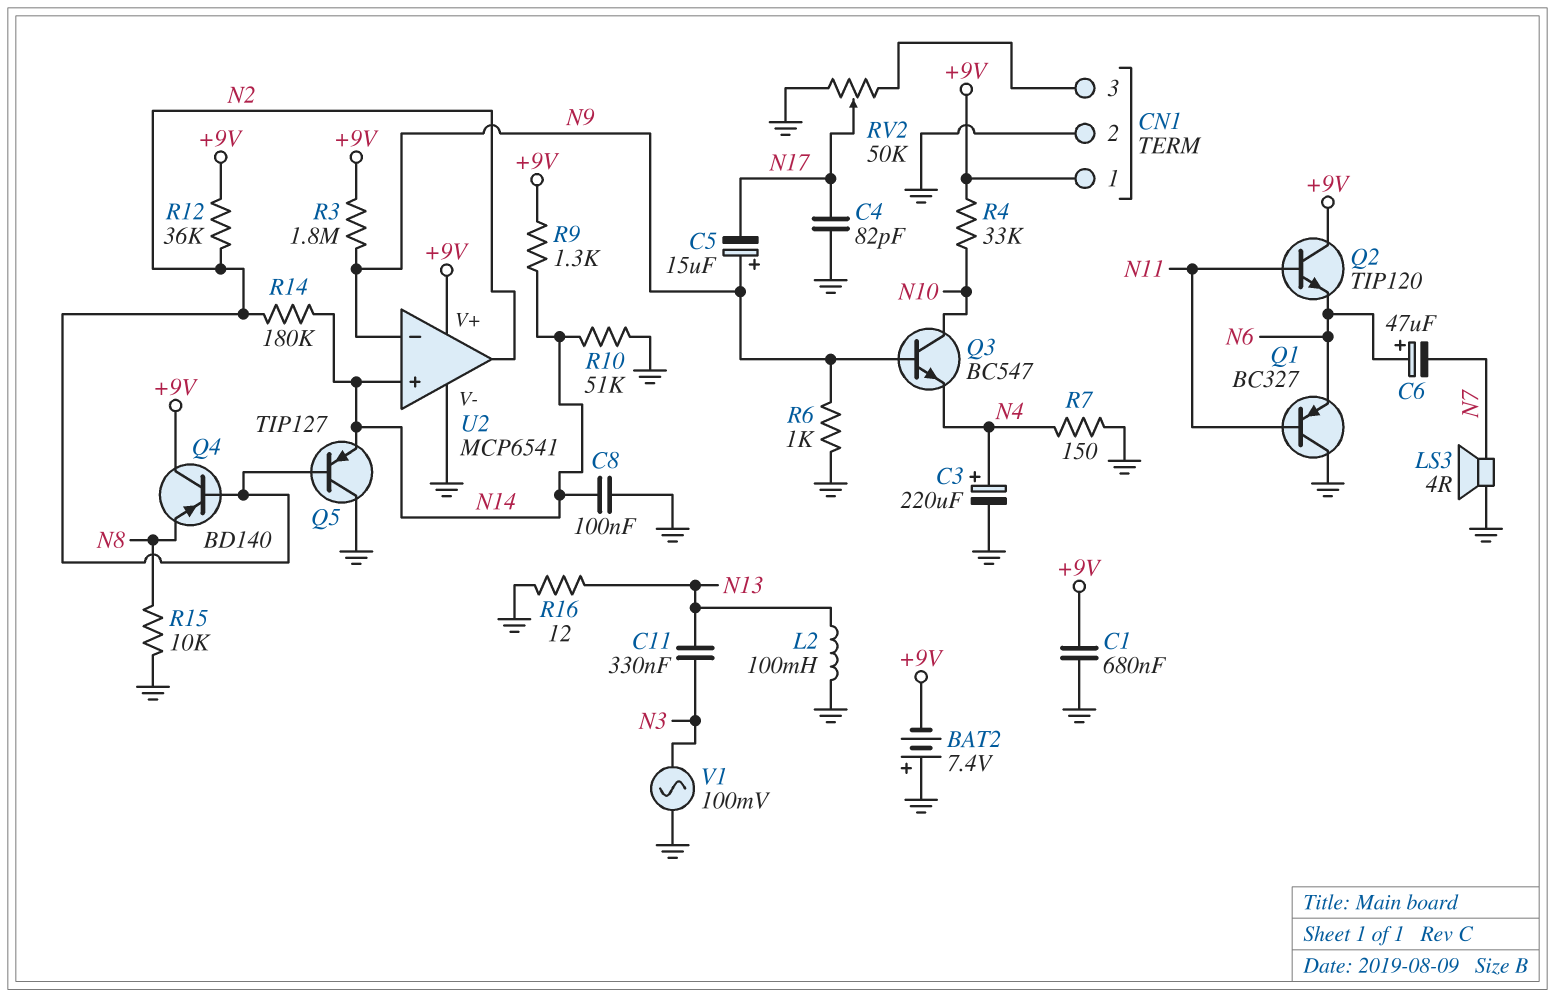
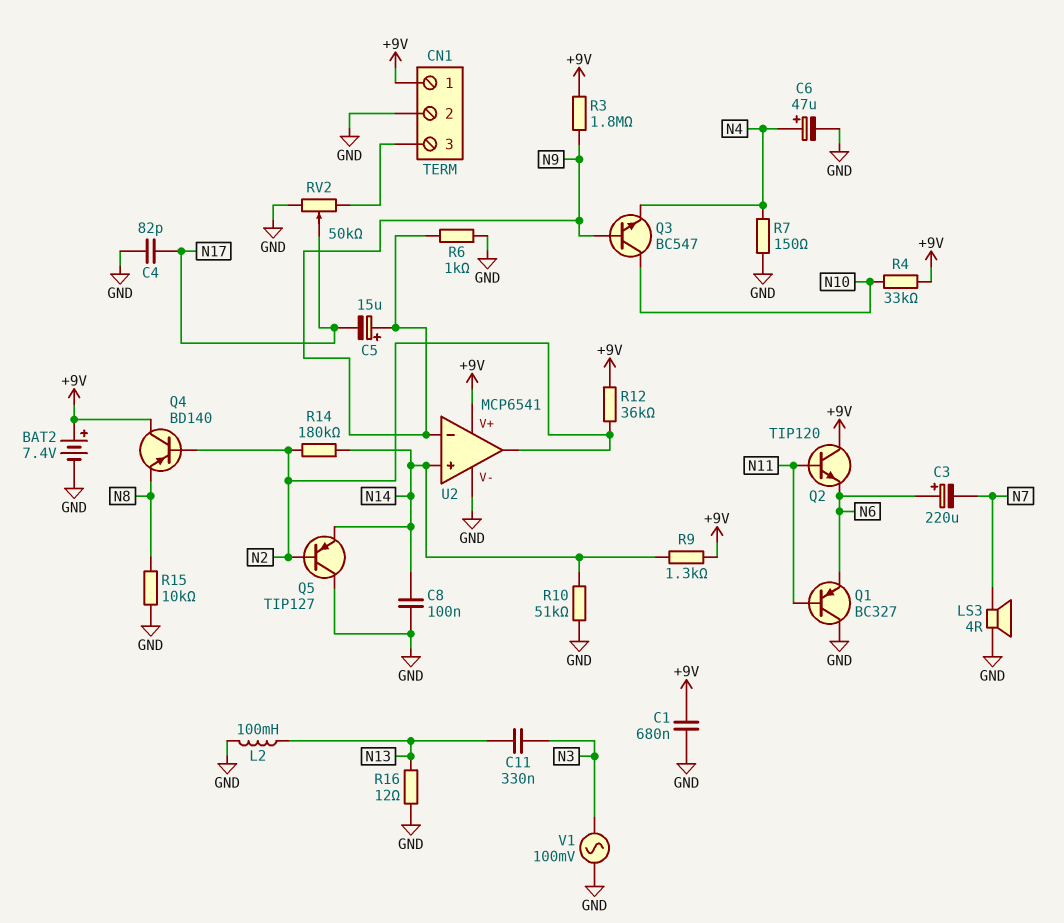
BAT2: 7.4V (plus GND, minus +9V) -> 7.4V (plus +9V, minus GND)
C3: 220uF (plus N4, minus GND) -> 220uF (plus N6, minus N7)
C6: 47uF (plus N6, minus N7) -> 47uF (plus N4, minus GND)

· · · ·

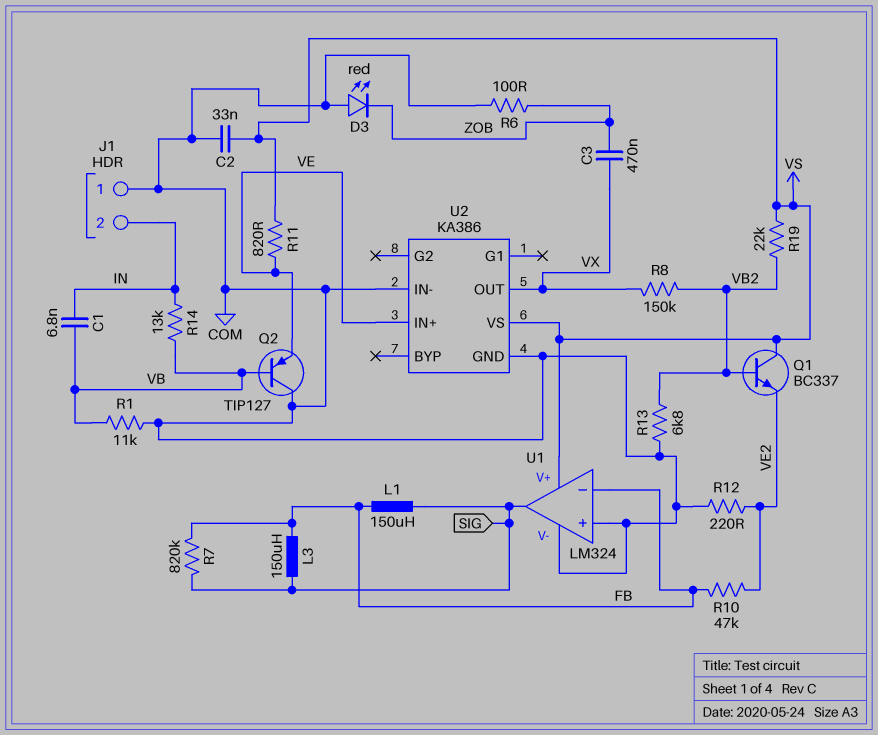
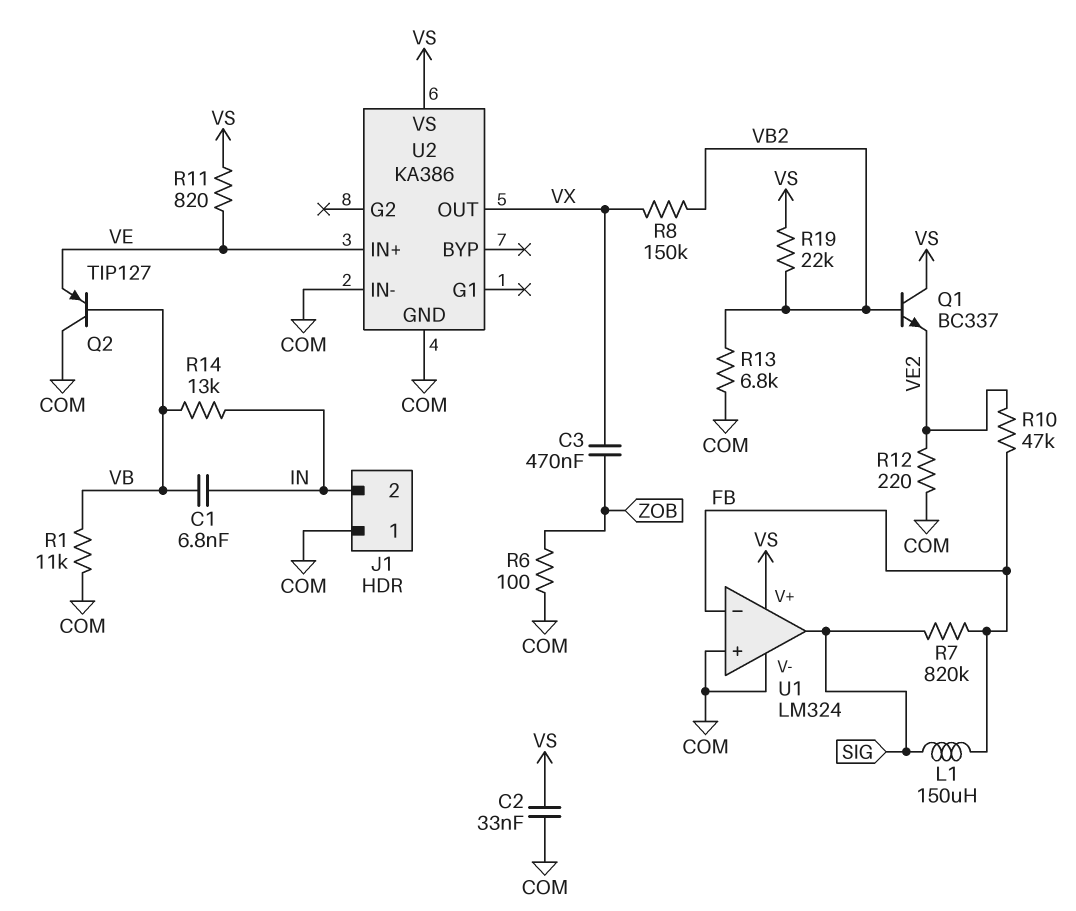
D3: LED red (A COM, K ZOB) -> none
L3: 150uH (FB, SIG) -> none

· · · ·

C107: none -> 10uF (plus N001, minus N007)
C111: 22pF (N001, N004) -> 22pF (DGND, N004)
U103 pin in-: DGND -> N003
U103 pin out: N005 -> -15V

· · · ·

Quote the data above from the line containing "BAT2: 7.4V (plus" to the line containing "C6: 47uF (plus", inclusive, and stop.

§ Worked solution
BAT2: 7.4V (plus GND, minus +9V) -> 7.4V (plus +9V, minus GND)
C3: 220uF (plus N4, minus GND) -> 220uF (plus N6, minus N7)
C6: 47uF (plus N6, minus N7) -> 47uF (plus N4, minus GND)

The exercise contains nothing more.